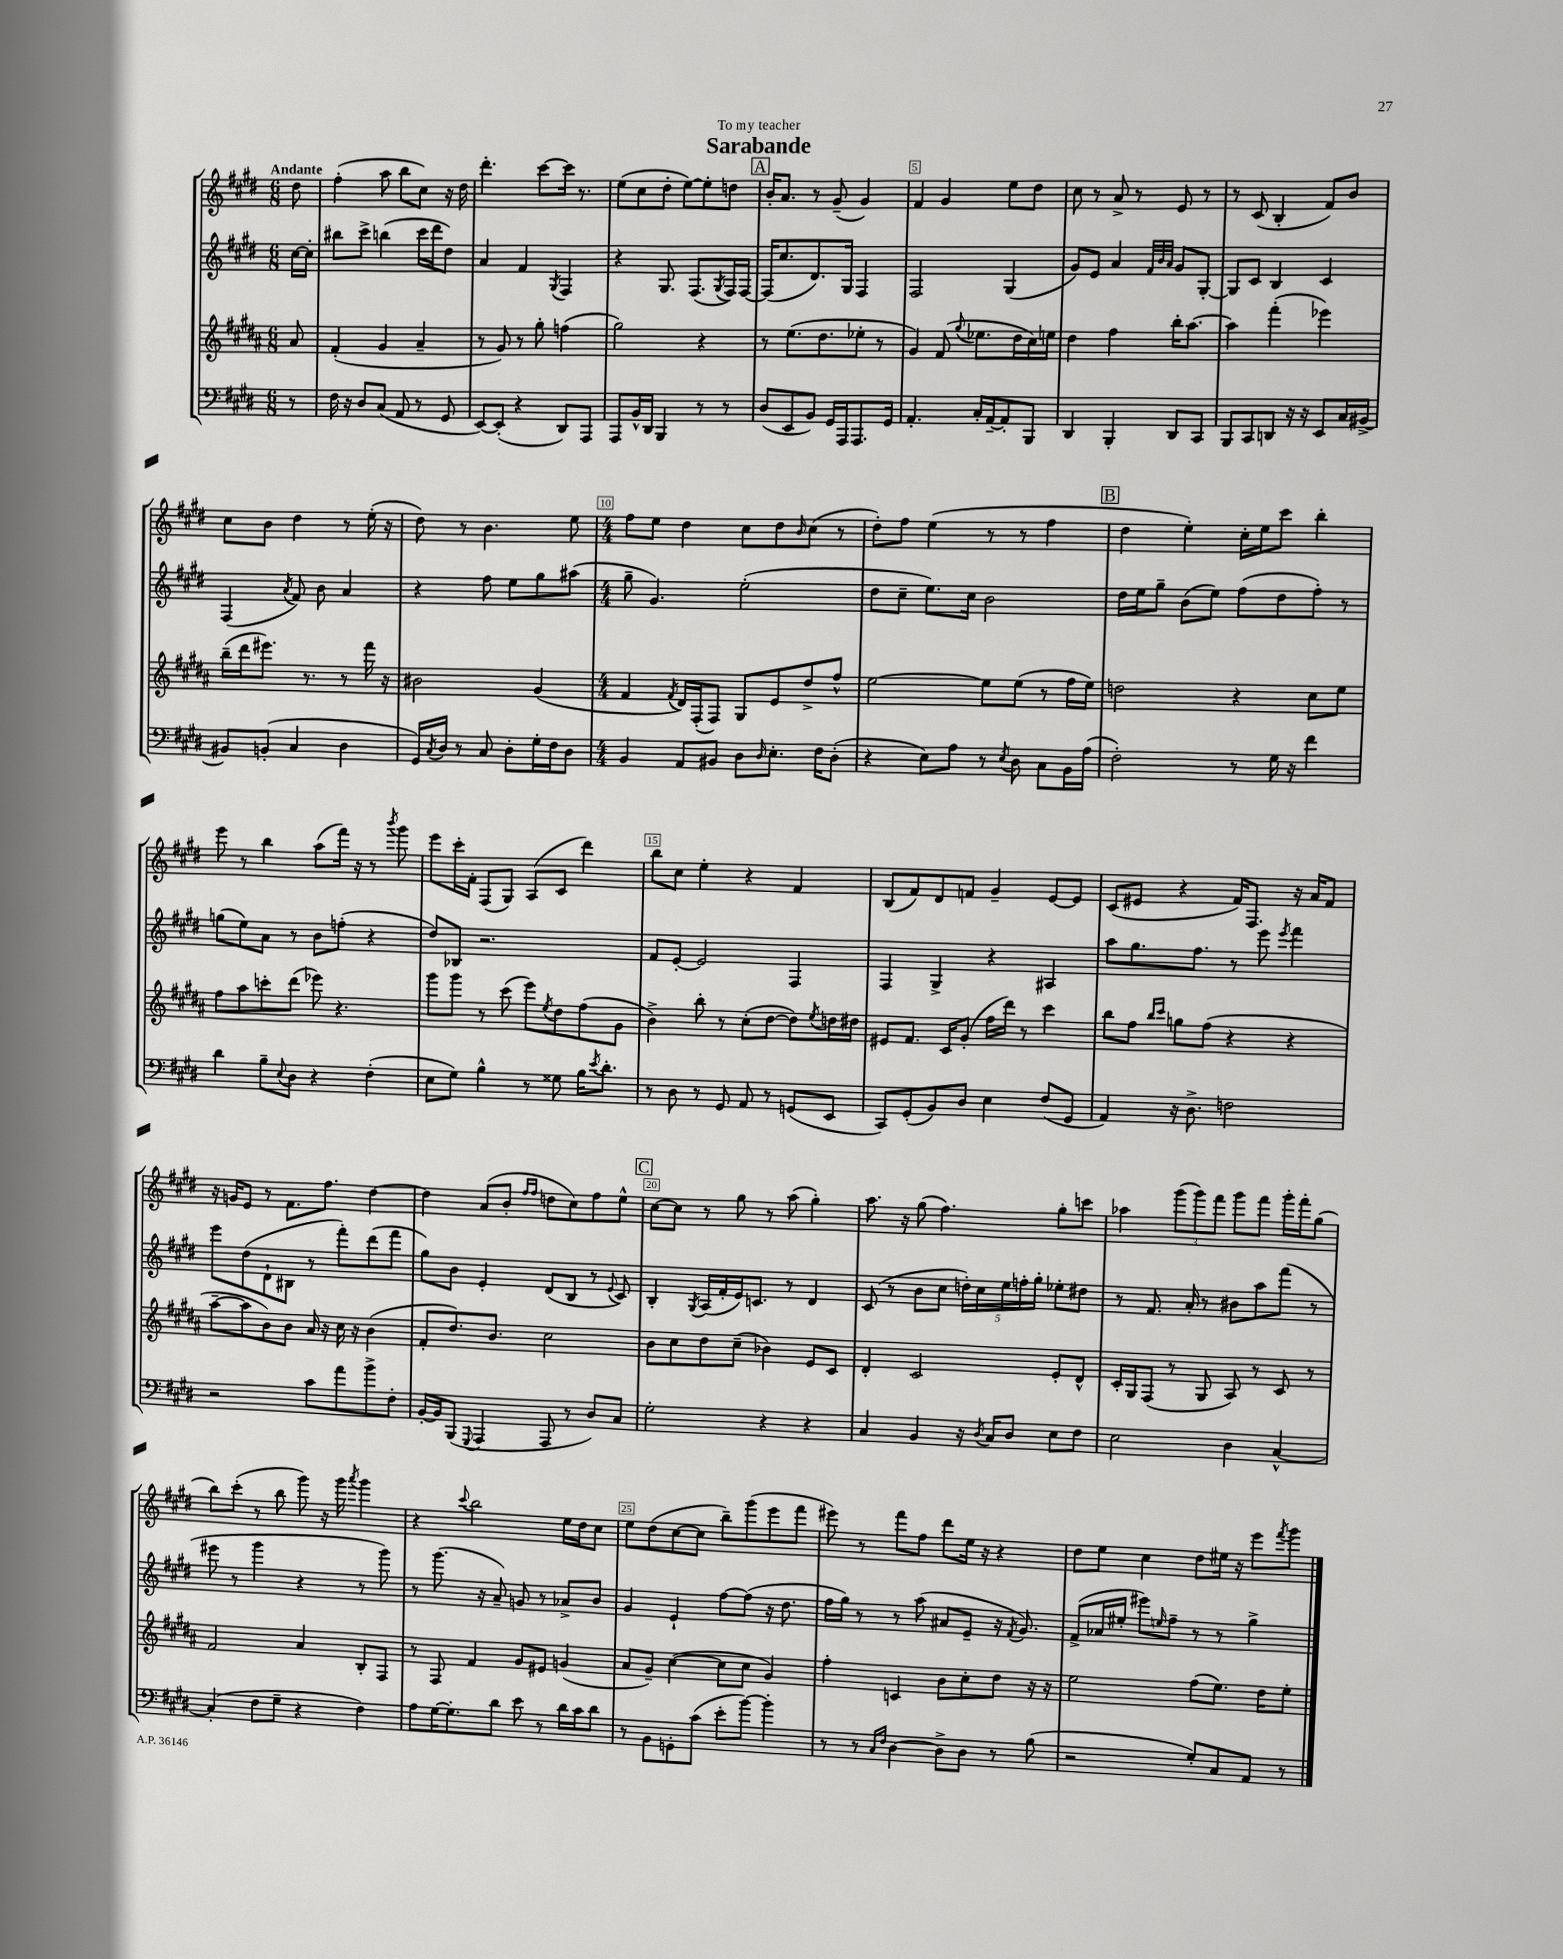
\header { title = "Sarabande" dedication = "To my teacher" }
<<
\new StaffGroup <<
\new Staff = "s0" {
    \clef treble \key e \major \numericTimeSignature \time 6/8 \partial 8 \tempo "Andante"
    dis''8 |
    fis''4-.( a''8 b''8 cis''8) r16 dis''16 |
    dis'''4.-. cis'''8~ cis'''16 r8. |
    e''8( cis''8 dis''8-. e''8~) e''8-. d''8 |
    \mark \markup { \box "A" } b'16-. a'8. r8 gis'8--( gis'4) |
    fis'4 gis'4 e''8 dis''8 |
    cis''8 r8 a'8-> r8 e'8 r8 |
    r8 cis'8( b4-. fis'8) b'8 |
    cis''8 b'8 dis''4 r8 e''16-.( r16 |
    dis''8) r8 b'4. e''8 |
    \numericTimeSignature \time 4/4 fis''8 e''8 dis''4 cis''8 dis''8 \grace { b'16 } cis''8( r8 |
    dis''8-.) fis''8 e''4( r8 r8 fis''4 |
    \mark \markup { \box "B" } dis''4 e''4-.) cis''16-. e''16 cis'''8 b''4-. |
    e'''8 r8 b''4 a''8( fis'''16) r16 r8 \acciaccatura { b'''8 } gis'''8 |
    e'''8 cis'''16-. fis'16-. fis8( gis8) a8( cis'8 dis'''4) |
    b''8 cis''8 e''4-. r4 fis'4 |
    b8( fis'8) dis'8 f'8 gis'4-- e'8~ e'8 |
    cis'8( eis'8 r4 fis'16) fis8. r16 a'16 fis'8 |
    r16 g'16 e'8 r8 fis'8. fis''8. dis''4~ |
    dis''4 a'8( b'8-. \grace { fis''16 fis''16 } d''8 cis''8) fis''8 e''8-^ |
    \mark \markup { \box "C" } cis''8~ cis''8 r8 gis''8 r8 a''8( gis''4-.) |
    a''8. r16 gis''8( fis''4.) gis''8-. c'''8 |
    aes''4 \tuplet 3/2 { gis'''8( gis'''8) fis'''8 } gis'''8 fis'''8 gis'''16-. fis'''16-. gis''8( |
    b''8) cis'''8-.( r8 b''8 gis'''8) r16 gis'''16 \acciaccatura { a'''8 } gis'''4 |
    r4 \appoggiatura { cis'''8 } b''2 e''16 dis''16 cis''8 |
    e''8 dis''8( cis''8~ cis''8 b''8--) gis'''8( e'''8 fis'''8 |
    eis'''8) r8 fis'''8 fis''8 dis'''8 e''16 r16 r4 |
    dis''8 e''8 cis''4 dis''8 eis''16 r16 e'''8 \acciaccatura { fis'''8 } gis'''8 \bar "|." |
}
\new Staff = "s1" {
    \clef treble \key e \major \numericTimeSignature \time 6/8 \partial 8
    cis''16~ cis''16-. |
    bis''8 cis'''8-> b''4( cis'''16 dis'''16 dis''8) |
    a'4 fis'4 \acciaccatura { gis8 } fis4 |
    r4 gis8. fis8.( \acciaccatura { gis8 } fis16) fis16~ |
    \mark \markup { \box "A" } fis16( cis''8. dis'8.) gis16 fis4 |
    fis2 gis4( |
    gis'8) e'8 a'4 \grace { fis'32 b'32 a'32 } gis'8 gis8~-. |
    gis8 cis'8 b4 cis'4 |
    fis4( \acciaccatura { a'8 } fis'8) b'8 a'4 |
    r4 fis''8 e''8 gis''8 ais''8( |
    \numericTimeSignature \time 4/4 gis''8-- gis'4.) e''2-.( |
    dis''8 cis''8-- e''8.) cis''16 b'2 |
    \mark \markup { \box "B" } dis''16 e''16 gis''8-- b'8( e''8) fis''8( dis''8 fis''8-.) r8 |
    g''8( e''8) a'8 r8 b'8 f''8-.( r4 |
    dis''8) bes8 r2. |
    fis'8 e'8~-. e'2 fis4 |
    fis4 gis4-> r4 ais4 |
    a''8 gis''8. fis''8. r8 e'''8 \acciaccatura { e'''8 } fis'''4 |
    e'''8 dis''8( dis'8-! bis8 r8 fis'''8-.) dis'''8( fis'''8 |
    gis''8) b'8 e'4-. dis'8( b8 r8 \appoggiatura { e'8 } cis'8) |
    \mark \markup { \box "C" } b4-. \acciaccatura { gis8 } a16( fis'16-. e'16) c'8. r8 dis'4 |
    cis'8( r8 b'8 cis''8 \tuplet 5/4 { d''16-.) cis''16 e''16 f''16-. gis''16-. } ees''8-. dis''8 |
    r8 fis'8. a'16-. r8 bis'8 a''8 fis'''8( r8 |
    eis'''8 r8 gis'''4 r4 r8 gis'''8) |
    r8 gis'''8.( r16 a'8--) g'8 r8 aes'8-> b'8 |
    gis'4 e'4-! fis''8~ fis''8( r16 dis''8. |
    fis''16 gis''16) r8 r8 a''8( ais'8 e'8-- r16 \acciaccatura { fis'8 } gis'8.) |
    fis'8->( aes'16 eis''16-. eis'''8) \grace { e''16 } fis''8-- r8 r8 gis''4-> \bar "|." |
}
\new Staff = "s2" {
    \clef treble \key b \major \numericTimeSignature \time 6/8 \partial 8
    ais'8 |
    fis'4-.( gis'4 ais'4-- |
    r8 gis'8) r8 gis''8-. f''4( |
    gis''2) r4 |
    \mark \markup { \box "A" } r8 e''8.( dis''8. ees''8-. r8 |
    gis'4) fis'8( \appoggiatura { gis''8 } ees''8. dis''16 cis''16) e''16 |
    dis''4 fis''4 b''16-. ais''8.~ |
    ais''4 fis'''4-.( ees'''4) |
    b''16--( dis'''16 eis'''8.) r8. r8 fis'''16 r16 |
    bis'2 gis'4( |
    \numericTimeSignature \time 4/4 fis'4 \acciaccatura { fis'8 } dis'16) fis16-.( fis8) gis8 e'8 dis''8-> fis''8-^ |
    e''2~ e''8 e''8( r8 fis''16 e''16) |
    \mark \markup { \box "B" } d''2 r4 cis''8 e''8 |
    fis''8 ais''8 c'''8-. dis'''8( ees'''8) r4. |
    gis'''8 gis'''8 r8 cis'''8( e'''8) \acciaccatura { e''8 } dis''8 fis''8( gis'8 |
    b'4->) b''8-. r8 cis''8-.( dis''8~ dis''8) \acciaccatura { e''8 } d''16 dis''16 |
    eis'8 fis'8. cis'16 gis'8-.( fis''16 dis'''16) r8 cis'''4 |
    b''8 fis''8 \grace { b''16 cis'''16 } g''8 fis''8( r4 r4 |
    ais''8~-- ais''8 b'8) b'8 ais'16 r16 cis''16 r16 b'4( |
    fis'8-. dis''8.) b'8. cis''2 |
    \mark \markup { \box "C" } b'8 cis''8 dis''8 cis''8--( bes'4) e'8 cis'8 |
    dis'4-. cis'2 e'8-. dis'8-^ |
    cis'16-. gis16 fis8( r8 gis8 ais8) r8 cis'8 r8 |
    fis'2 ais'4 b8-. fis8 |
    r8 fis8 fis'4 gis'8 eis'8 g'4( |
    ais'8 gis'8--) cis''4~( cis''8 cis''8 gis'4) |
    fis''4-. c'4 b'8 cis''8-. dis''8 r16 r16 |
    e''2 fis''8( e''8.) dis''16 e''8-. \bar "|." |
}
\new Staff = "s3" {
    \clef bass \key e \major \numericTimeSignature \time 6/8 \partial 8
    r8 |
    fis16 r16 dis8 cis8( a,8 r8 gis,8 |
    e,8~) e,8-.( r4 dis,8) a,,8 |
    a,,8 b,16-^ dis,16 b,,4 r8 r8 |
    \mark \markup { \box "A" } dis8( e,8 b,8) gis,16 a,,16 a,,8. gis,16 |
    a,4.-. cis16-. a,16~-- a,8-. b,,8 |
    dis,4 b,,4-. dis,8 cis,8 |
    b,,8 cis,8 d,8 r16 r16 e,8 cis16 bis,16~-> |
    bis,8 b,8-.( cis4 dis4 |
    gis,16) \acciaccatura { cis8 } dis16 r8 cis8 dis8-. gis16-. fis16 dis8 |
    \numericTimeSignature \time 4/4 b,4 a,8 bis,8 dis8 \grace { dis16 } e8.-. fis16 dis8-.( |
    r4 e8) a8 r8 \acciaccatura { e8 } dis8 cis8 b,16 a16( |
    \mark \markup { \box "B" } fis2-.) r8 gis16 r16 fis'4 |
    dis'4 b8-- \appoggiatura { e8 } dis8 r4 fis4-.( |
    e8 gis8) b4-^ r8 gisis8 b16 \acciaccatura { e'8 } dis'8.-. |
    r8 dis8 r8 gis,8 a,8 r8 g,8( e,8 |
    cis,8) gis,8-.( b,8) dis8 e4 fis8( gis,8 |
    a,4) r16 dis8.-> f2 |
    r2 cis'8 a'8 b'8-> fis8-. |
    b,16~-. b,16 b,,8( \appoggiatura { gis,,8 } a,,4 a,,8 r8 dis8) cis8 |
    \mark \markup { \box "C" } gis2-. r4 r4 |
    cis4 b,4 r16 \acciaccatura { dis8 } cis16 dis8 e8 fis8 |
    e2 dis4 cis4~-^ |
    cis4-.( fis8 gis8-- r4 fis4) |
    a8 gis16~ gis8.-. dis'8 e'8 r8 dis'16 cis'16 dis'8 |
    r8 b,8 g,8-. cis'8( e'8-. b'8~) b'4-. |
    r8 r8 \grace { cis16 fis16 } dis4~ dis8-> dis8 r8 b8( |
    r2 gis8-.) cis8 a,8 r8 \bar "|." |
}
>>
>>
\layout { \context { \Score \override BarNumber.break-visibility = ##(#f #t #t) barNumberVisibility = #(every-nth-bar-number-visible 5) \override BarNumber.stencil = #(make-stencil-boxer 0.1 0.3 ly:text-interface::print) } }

— TASK STATEMENT —
Format the data from its start through the line containing "gis8 cis'8 b4 cis'4 |", both ends included, as a JSON list of strings with one string per line and blank lines omitted. Leave the pictures out of the answer.

— ANSWER —
[
  "\\header { title = \"Sarabande\" dedication = \"To my teacher\" }",
  "<<",
  "\\new StaffGroup <<",
  "\\new Staff = \"s0\" {",
  "    \\clef treble \\key e \\major \\numericTimeSignature \\time 6/8 \\partial 8 \\tempo \"Andante\"",
  "    dis''8 |",
  "    fis''4-.( a''8 b''8 cis''8) r16 dis''16 |",
  "    dis'''4.-. cis'''8~ cis'''16 r8. |",
  "    e''8( cis''8 dis''8-. e''8~) e''8-. d''8 |",
  "    \\mark \\markup { \\box \"A\" } b'16-. a'8. r8 gis'8--( gis'4) |",
  "    fis'4 gis'4 e''8 dis''8 |",
  "    cis''8 r8 a'8-> r8 e'8 r8 |",
  "    r8 cis'8( b4-. fis'8) b'8 |",
  "    cis''8 b'8 dis''4 r8 e''16-.( r16 |",
  "    dis''8) r8 b'4. e''8 |",
  "    \\numericTimeSignature \\time 4/4 fis''8 e''8 dis''4 cis''8 dis''8 \\grace { b'16 } cis''8( r8 |",
  "    dis''8-.) fis''8 e''4( r8 r8 fis''4 |",
  "    \\mark \\markup { \\box \"B\" } dis''4 e''4-.) cis''16-. e''16 cis'''8 b''4-. |",
  "    e'''8 r8 b''4 a''8( fis'''16) r16 r8 \\acciaccatura { b'''8 } gis'''8 |",
  "    e'''8 cis'''16-. fis'16-. fis8( gis8) a8( cis'8 dis'''4) |",
  "    b''8 cis''8 e''4-. r4 fis'4 |",
  "    b8( fis'8) dis'8 f'8 gis'4-- e'8~ e'8 |",
  "    cis'8( eis'8 r4 fis'16) fis8. r16 a'16 fis'8 |",
  "    r16 g'16 e'8 r8 fis'8. fis''8. dis''4~ |",
  "    dis''4 a'8( b'8-. \\grace { fis''16 fis''16 } d''8 cis''8) fis''8 e''8-^ |",
  "    \\mark \\markup { \\box \"C\" } cis''8~ cis''8 r8 gis''8 r8 a''8( gis''4-.) |",
  "    a''8. r16 gis''8( fis''4.) gis''8-. c'''8 |",
  "    aes''4 \\tuplet 3/2 { gis'''8( gis'''8) fis'''8 } gis'''8 fis'''8 gis'''16-. fis'''16-. gis''8( |",
  "    b''8) cis'''8-.( r8 b''8 gis'''8) r16 gis'''16 \\acciaccatura { a'''8 } gis'''4 |",
  "    r4 \\appoggiatura { cis'''8 } b''2 e''16 dis''16 cis''8 |",
  "    e''8 dis''8( cis''8~ cis''8 b''8--) gis'''8( e'''8 fis'''8 |",
  "    eis'''8) r8 fis'''8 fis''8 dis'''8 e''16 r16 r4 |",
  "    dis''8 e''8 cis''4 dis''8 eis''16 r16 e'''8 \\acciaccatura { fis'''8 } gis'''8 \\bar \"|.\" |",
  "}",
  "\\new Staff = \"s1\" {",
  "    \\clef treble \\key e \\major \\numericTimeSignature \\time 6/8 \\partial 8",
  "    cis''16~ cis''16-. |",
  "    bis''8 cis'''8-> b''4( cis'''16 dis'''16 dis''8) |",
  "    a'4 fis'4 \\acciaccatura { gis8 } fis4 |",
  "    r4 gis8. fis8.( \\acciaccatura { gis8 } fis16) fis16~ |",
  "    \\mark \\markup { \\box \"A\" } fis16( cis''8. dis'8.) gis16 fis4 |",
  "    fis2 gis4( |",
  "    gis'8) e'8 a'4 \\grace { fis'32 b'32 a'32 } gis'8 gis8~-. |",
  "    gis8 cis'8 b4 cis'4 |"
]